[EXERCISE DESCRIPTION]:
Could you repeat, word for word, the line with "green cross: (608, 609) -> (747, 673), moved" and every line after it in the records below, leaving out any pictures?
(MATERIAL SUPPLIED)
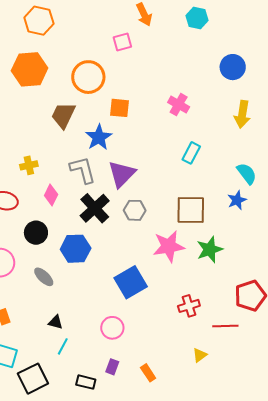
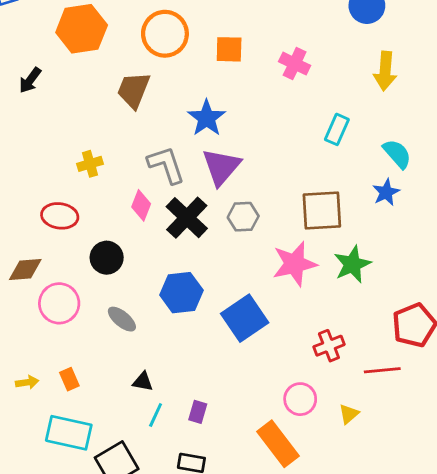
orange square: (119, 108) -> (229, 49), moved
blue star: (99, 137) -> (207, 118), moved
cyan rectangle: (191, 153) -> (337, 129), moved
pink diamond: (51, 195) -> (141, 205), moved
blue hexagon: (76, 249) -> (181, 293), moved
pink circle: (112, 328) -> (300, 399), moved
purple rectangle: (112, 367) -> (198, 412), moved
orange rectangle: (148, 373) -> (278, 444), size x1.8

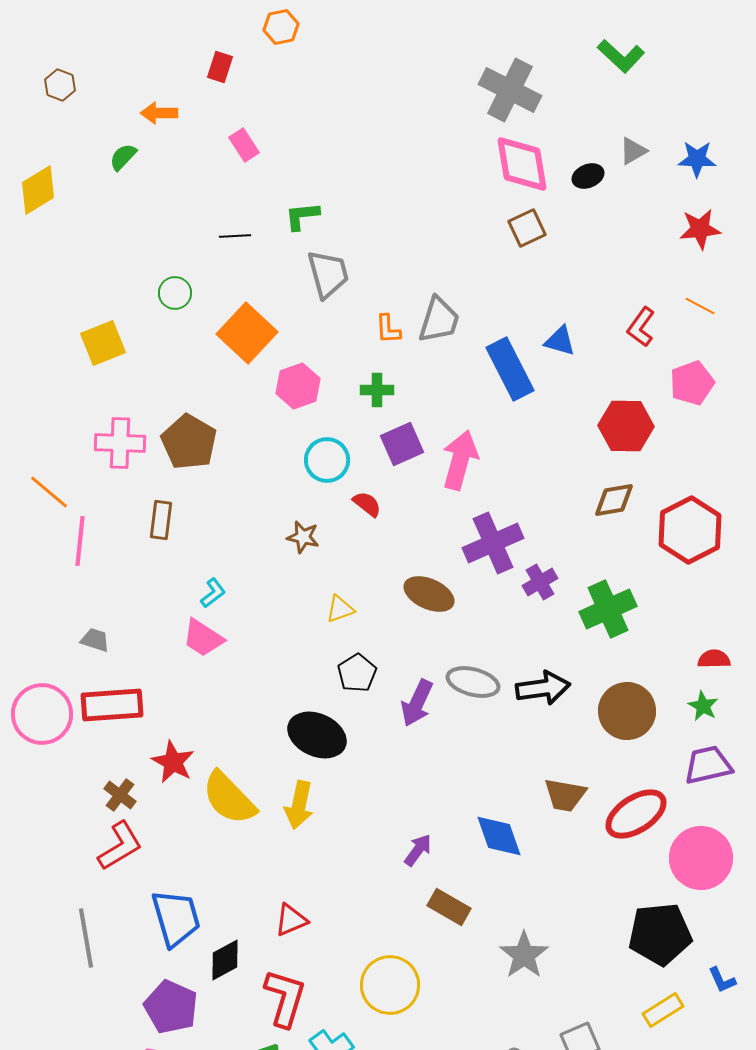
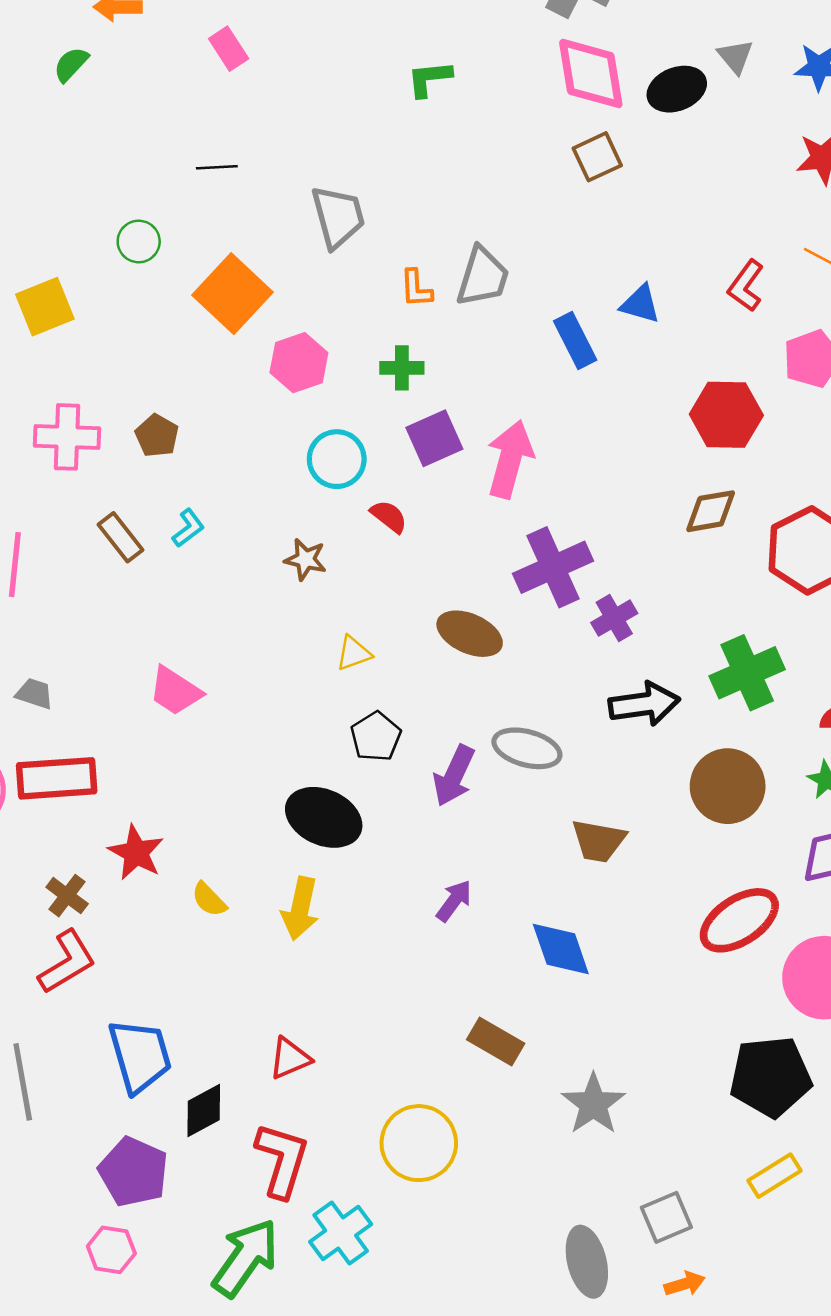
gray triangle: (633, 151) -> (735, 56), turned -40
black ellipse: (588, 176) -> (677, 89), size x1.4
green L-shape: (302, 216) -> (429, 79), moved
blue rectangle: (510, 369) -> (575, 341), size x0.7
brown pentagon: (189, 442) -> (157, 436), size x0.6
brown rectangle: (161, 520) -> (120, 537), turned -45
cyan L-shape: (213, 593) -> (188, 528), moved
green cross: (608, 609) -> (747, 673), moved
black arrow: (543, 688) -> (644, 704), moved
brown trapezoid: (565, 795) -> (599, 841), moved
yellow semicircle: (229, 798) -> (209, 899), size x0.5
purple arrow: (418, 850) -> (454, 901), moved

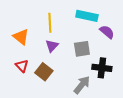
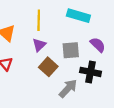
purple semicircle: (107, 32) -> (98, 45), moved
brown square: (44, 72) -> (48, 67), moved

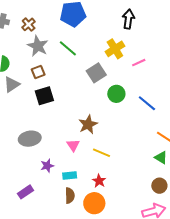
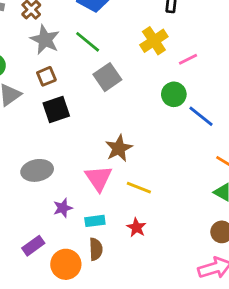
(End MATERIAL SUPPLIED)
[EXERCISE RESULT]:
green cross: (608, 609) -> (747, 673), moved
black arrow: (543, 688) -> (644, 704), moved
brown trapezoid: (565, 795) -> (599, 841), moved
yellow semicircle: (229, 798) -> (209, 899), size x0.5
purple arrow: (418, 850) -> (454, 901), moved

purple semicircle: (107, 32) -> (98, 45), moved
brown square: (44, 72) -> (48, 67), moved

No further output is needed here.